Every line below containing the word "LIGHT" should be found and copied.

[Revision comparison data]
--

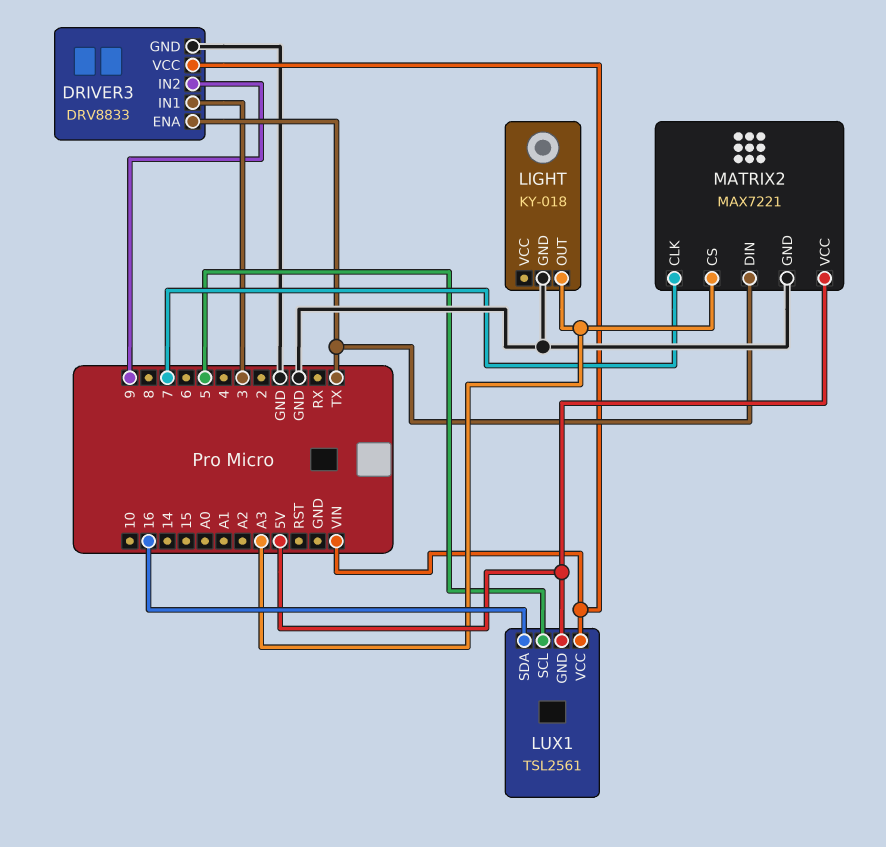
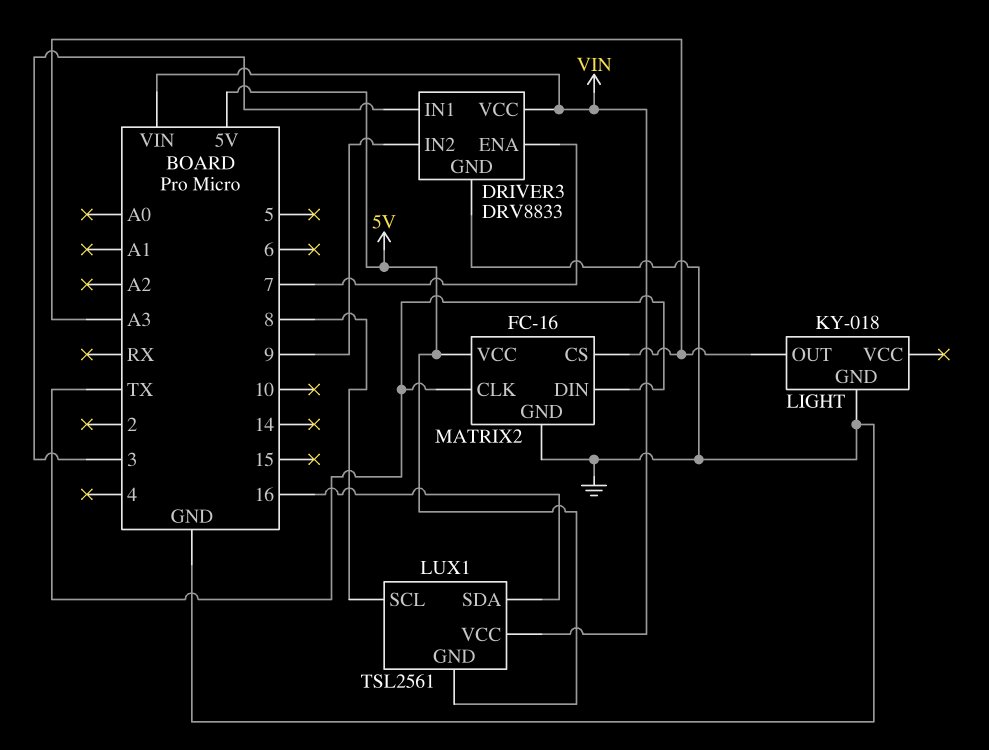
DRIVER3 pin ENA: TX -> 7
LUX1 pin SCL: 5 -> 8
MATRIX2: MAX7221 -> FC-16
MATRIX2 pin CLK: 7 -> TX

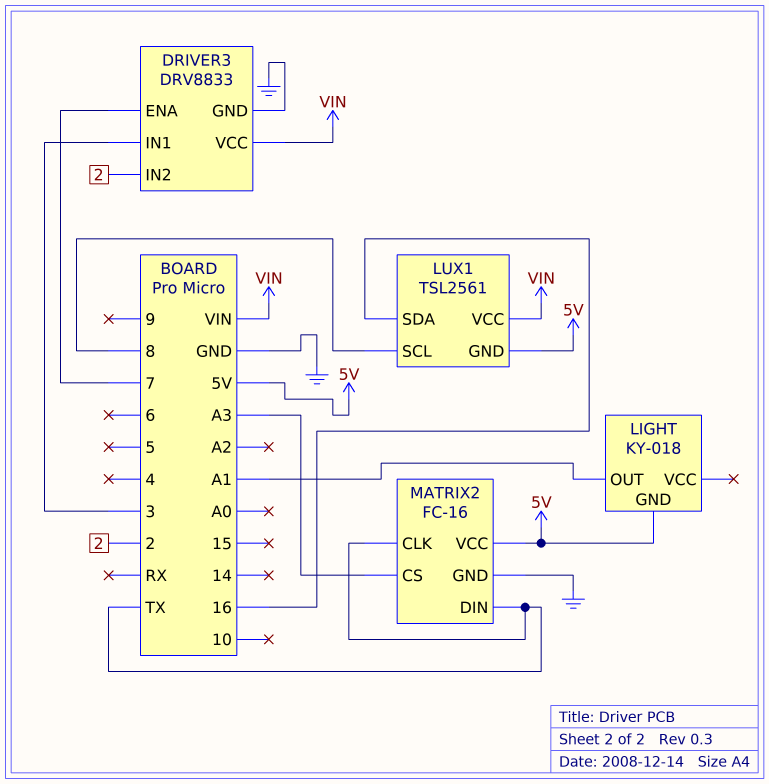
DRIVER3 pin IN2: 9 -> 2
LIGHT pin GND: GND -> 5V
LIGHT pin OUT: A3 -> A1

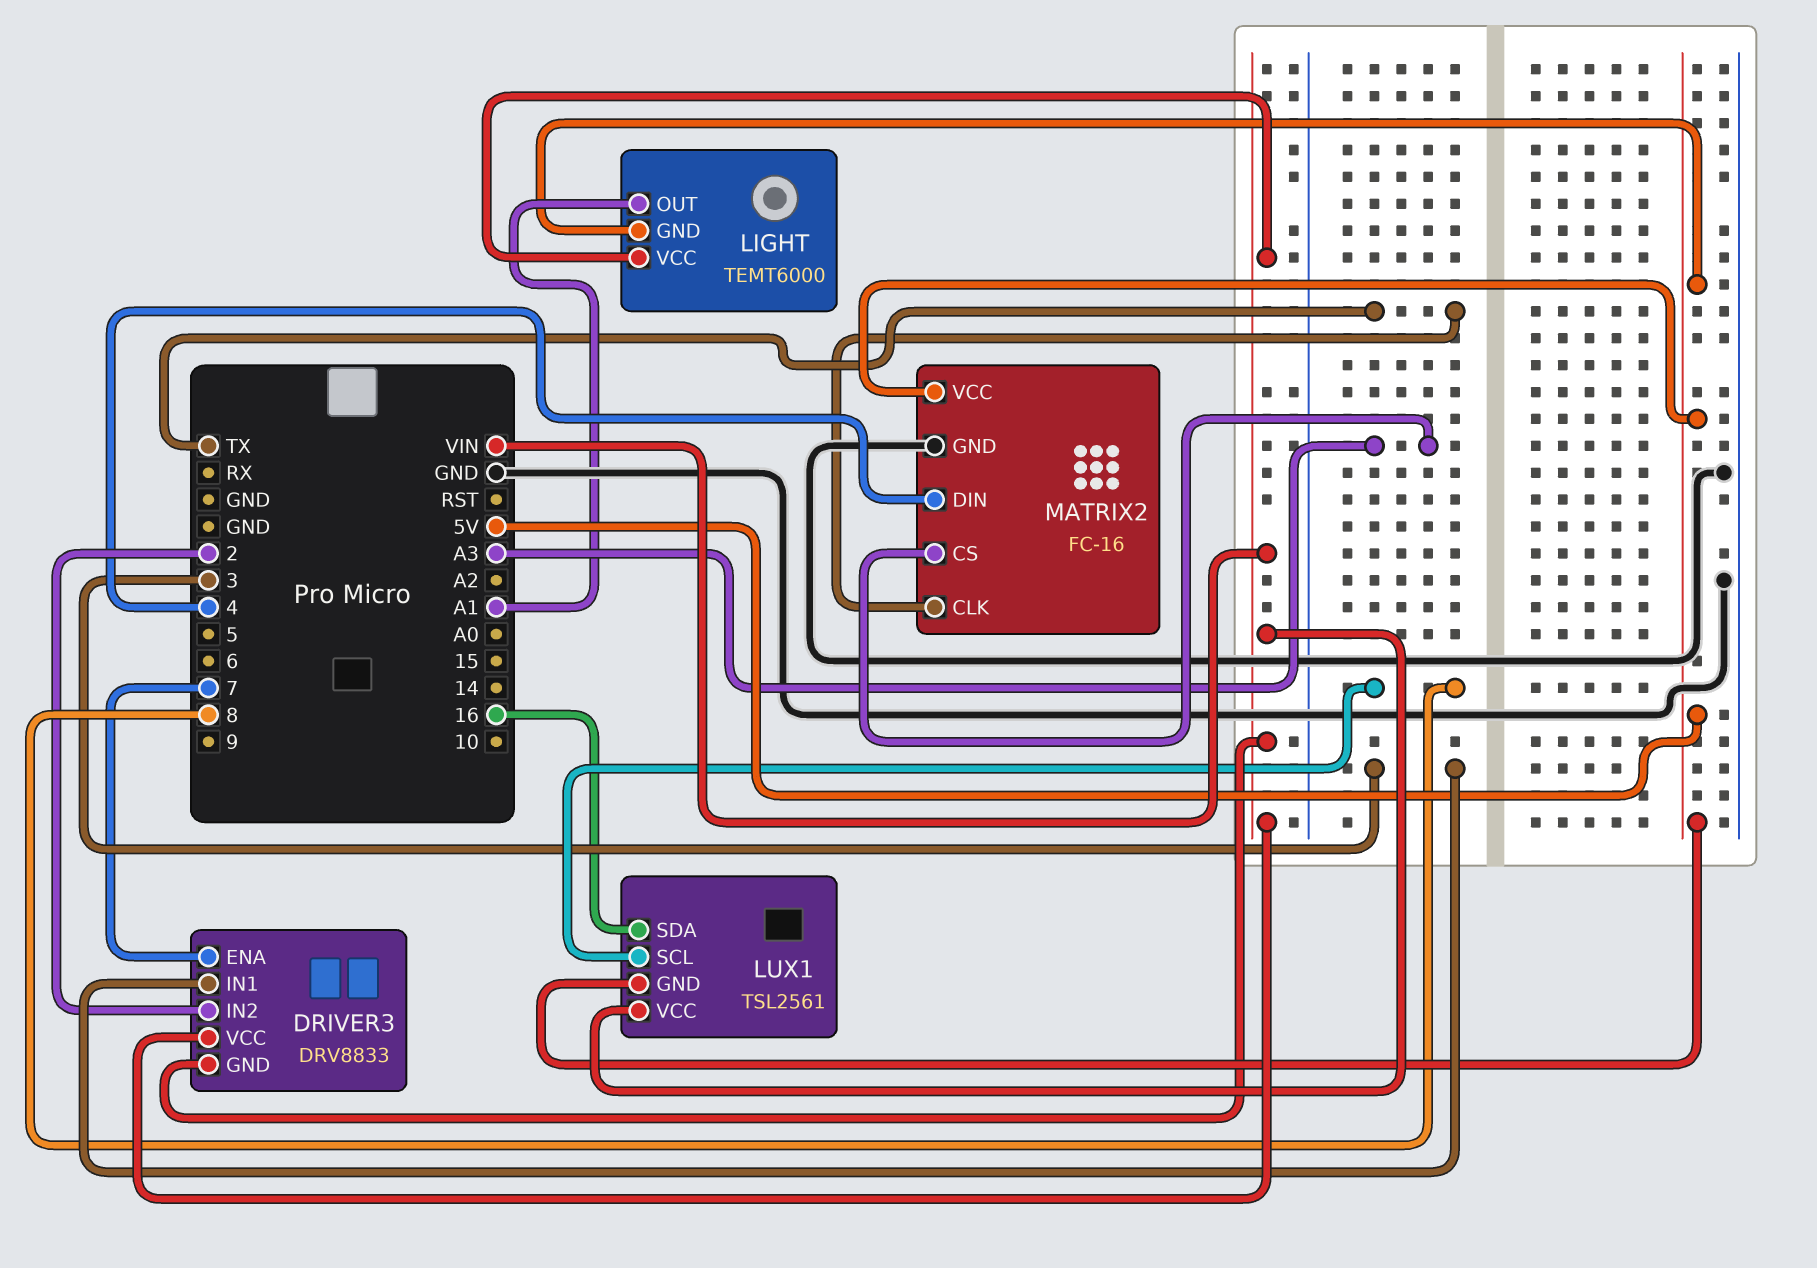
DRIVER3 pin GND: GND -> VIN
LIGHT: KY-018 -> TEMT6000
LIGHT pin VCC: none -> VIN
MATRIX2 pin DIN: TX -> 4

--

● Your solution:
LIGHT pin GND: GND -> 5V
LIGHT pin OUT: A3 -> A1
LIGHT: KY-018 -> TEMT6000
LIGHT pin VCC: none -> VIN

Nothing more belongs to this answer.